[Synthetic geometry scene data]
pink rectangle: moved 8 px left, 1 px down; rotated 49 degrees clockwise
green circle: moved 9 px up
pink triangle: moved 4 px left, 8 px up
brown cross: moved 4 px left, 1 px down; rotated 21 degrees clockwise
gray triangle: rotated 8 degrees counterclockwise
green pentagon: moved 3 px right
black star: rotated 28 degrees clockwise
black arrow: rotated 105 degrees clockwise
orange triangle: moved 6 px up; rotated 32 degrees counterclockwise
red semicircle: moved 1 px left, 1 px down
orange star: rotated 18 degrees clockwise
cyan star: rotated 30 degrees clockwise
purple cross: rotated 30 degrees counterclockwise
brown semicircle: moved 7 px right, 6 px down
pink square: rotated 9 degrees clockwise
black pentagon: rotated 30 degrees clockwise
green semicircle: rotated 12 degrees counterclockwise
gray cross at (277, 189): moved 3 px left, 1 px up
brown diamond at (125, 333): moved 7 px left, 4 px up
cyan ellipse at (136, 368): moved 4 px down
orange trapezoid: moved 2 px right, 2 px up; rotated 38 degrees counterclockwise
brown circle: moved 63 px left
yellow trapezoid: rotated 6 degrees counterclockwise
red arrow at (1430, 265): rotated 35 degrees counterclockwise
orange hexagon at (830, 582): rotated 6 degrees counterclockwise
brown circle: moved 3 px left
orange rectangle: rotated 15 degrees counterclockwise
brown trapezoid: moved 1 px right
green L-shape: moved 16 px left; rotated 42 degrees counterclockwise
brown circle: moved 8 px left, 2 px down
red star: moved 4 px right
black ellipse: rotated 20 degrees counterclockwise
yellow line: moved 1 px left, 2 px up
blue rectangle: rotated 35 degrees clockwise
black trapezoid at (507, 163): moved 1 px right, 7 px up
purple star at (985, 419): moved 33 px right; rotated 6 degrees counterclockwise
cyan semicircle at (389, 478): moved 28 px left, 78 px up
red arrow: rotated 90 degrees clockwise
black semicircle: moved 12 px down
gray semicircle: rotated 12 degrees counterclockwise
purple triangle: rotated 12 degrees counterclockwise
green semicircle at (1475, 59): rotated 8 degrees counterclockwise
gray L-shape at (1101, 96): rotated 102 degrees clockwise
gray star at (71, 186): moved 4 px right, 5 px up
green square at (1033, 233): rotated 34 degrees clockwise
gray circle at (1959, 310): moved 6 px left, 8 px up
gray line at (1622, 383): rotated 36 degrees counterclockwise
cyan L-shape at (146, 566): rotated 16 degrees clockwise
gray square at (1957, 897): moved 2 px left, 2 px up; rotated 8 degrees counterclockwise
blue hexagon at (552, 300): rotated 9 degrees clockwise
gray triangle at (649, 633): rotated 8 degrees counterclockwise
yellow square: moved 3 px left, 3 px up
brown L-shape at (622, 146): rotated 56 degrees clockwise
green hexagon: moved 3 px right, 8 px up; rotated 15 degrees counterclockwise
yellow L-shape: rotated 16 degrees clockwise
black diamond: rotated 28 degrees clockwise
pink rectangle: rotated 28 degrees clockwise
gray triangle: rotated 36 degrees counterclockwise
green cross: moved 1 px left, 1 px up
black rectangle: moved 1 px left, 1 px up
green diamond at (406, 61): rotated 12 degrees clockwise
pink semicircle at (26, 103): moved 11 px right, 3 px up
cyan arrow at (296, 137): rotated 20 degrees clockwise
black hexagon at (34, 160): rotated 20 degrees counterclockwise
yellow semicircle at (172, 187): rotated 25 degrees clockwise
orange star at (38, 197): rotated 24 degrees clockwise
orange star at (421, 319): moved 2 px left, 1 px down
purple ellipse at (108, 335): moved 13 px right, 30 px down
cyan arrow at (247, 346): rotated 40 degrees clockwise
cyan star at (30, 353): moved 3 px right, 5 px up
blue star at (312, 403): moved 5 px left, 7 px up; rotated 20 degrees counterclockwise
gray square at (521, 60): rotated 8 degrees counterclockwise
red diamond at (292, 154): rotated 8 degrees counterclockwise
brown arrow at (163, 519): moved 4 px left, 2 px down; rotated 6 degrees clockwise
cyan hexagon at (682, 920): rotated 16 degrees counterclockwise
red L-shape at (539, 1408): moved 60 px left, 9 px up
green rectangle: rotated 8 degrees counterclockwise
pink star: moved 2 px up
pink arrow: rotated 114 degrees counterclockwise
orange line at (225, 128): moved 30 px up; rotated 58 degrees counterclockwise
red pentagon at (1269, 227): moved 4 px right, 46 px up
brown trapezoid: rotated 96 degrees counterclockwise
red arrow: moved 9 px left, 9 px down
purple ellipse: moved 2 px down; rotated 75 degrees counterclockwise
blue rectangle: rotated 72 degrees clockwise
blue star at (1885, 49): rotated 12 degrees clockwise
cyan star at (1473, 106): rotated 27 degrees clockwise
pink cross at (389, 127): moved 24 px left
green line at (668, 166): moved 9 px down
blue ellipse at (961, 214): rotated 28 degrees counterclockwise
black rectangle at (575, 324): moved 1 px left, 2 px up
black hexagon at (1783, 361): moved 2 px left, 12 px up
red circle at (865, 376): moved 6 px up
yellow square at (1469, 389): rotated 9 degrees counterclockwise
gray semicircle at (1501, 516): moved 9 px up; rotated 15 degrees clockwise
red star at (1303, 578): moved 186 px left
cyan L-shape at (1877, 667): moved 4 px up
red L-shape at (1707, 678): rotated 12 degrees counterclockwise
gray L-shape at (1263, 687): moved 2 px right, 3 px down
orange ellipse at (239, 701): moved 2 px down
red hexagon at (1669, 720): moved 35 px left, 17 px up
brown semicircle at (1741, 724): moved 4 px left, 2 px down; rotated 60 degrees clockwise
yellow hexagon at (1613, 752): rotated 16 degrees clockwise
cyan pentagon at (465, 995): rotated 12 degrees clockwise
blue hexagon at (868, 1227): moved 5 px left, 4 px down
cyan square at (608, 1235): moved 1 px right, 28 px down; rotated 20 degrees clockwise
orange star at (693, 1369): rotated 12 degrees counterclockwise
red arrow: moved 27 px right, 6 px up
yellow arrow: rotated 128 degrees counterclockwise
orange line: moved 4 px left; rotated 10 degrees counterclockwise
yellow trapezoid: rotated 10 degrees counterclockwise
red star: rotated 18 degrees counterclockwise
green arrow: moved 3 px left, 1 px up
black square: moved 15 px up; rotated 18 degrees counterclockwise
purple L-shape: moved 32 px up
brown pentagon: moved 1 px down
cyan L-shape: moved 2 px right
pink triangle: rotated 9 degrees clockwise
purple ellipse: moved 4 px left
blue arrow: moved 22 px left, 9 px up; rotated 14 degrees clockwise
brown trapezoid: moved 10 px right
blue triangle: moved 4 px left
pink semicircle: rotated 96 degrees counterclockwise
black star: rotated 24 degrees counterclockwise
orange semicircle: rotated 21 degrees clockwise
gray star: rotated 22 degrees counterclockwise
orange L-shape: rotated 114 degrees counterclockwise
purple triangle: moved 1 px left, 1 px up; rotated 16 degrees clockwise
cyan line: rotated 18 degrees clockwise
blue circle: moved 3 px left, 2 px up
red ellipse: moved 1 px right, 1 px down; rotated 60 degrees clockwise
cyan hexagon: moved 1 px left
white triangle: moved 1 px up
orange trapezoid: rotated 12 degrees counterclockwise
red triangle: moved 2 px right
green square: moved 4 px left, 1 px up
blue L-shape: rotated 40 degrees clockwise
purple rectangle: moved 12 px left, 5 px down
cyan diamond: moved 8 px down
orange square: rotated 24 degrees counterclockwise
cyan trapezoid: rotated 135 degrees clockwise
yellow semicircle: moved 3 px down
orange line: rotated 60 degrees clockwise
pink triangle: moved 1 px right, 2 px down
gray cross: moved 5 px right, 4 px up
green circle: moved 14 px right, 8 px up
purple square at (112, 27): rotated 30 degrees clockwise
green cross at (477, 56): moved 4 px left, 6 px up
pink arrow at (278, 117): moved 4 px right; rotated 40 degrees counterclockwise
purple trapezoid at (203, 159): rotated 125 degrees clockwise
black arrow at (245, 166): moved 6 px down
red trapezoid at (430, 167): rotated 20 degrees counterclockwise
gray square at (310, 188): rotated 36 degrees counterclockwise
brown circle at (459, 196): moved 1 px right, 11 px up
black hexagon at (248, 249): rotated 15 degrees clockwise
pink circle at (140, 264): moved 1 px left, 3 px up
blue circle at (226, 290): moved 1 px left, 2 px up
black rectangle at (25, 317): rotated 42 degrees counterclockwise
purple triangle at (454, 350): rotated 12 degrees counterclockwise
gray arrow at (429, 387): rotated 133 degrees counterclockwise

- Instructions for the task -
Beginning at the line above that contains "orange ellipse at (239, 701): moved 2 px down", return each line exactly through the line that contains "orange square: rotated", and no others.

- Result for this task -
orange ellipse at (239, 701): moved 2 px down
red hexagon at (1669, 720): moved 35 px left, 17 px up
brown semicircle at (1741, 724): moved 4 px left, 2 px down; rotated 60 degrees clockwise
yellow hexagon at (1613, 752): rotated 16 degrees clockwise
cyan pentagon at (465, 995): rotated 12 degrees clockwise
blue hexagon at (868, 1227): moved 5 px left, 4 px down
cyan square at (608, 1235): moved 1 px right, 28 px down; rotated 20 degrees clockwise
orange star at (693, 1369): rotated 12 degrees counterclockwise
red arrow: moved 27 px right, 6 px up
yellow arrow: rotated 128 degrees counterclockwise
orange line: moved 4 px left; rotated 10 degrees counterclockwise
yellow trapezoid: rotated 10 degrees counterclockwise
red star: rotated 18 degrees counterclockwise
green arrow: moved 3 px left, 1 px up
black square: moved 15 px up; rotated 18 degrees counterclockwise
purple L-shape: moved 32 px up
brown pentagon: moved 1 px down
cyan L-shape: moved 2 px right
pink triangle: rotated 9 degrees clockwise
purple ellipse: moved 4 px left
blue arrow: moved 22 px left, 9 px up; rotated 14 degrees clockwise
brown trapezoid: moved 10 px right
blue triangle: moved 4 px left
pink semicircle: rotated 96 degrees counterclockwise
black star: rotated 24 degrees counterclockwise
orange semicircle: rotated 21 degrees clockwise
gray star: rotated 22 degrees counterclockwise
orange L-shape: rotated 114 degrees counterclockwise
purple triangle: moved 1 px left, 1 px up; rotated 16 degrees clockwise
cyan line: rotated 18 degrees clockwise
blue circle: moved 3 px left, 2 px up
red ellipse: moved 1 px right, 1 px down; rotated 60 degrees clockwise
cyan hexagon: moved 1 px left
white triangle: moved 1 px up
orange trapezoid: rotated 12 degrees counterclockwise
red triangle: moved 2 px right
green square: moved 4 px left, 1 px up
blue L-shape: rotated 40 degrees clockwise
purple rectangle: moved 12 px left, 5 px down
cyan diamond: moved 8 px down
orange square: rotated 24 degrees counterclockwise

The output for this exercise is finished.